- PROBLEM REQUIREMENTS:
Go through the entries below and print, exactly, the lines starting at the one with "(259,237) to (520,164)" and ending at the one with "(578,156) to (290,211)", keeping both ends and no others.

────────────────

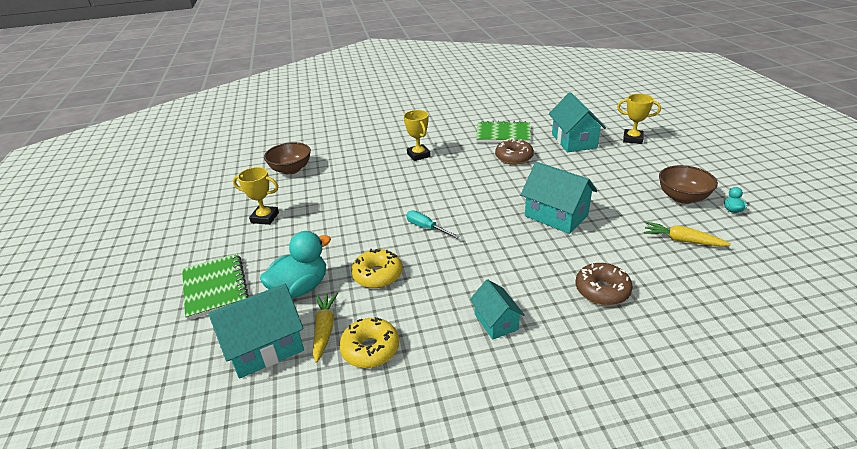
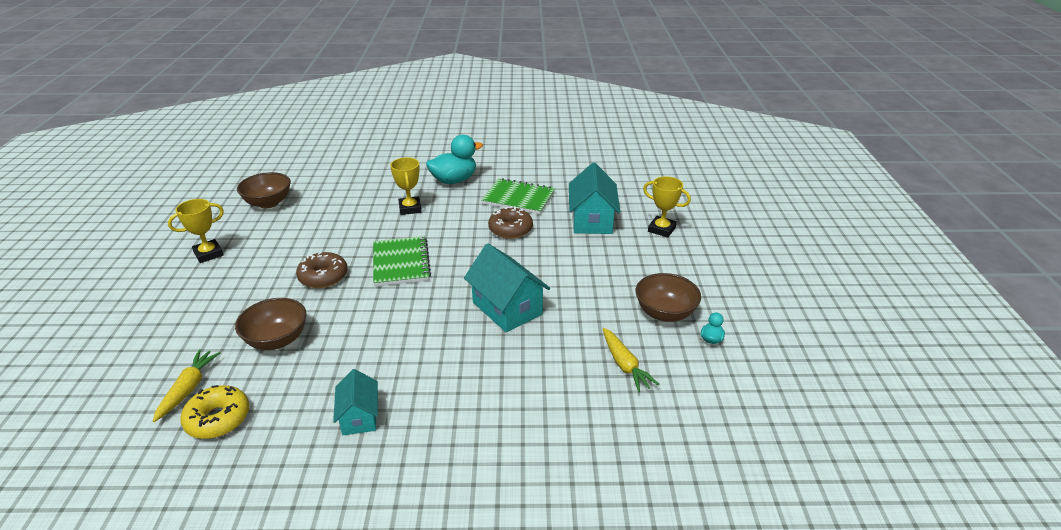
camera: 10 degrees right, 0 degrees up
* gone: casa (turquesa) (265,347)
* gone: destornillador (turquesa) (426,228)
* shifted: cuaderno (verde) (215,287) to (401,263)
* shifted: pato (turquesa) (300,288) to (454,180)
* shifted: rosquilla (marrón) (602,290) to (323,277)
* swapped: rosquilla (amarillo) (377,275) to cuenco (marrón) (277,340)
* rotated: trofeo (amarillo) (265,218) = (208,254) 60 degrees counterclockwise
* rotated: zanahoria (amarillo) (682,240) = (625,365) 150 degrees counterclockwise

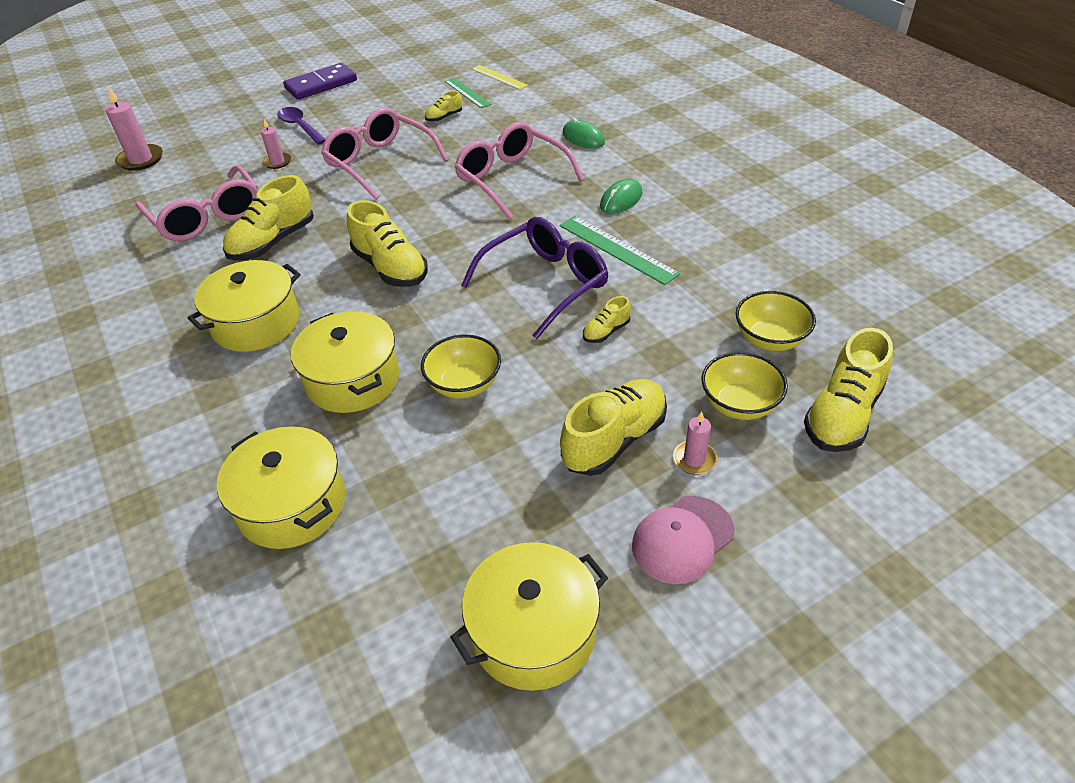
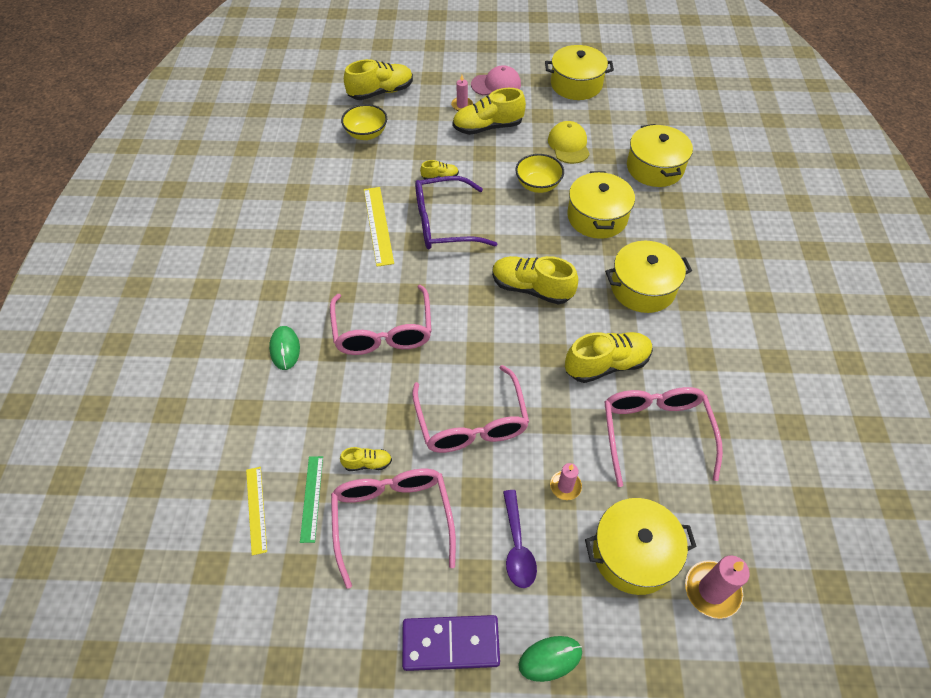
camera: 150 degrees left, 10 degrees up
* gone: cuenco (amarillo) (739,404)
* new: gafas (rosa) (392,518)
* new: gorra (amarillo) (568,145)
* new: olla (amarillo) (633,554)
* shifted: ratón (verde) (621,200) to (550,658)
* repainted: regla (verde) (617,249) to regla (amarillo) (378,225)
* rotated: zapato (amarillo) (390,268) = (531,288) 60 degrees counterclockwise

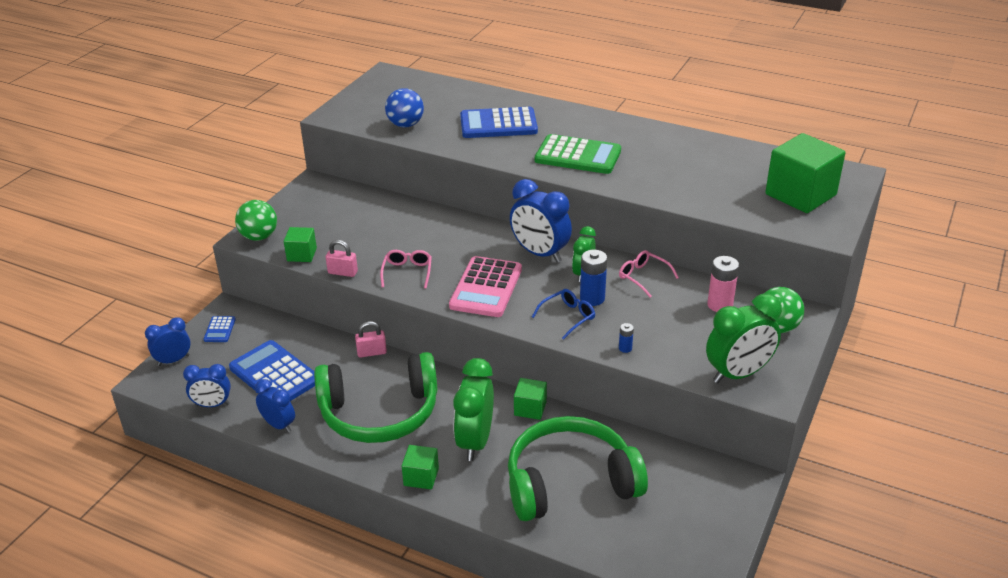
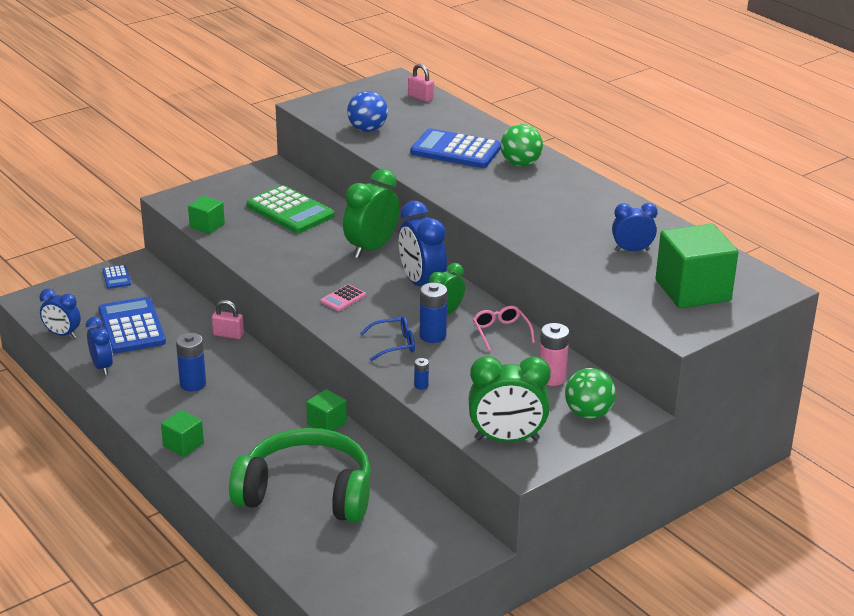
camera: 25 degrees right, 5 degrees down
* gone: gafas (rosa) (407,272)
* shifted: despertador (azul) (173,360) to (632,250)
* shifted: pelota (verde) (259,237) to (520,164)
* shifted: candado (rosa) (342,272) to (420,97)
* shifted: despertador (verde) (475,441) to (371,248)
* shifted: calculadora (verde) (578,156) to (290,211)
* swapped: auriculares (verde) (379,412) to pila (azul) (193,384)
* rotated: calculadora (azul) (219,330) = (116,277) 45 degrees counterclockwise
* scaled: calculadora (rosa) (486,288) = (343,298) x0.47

────────────────

- ANSWER AREA:
* shifted: pelota (verde) (259,237) to (520,164)
* shifted: candado (rosa) (342,272) to (420,97)
* shifted: despertador (verde) (475,441) to (371,248)
* shifted: calculadora (verde) (578,156) to (290,211)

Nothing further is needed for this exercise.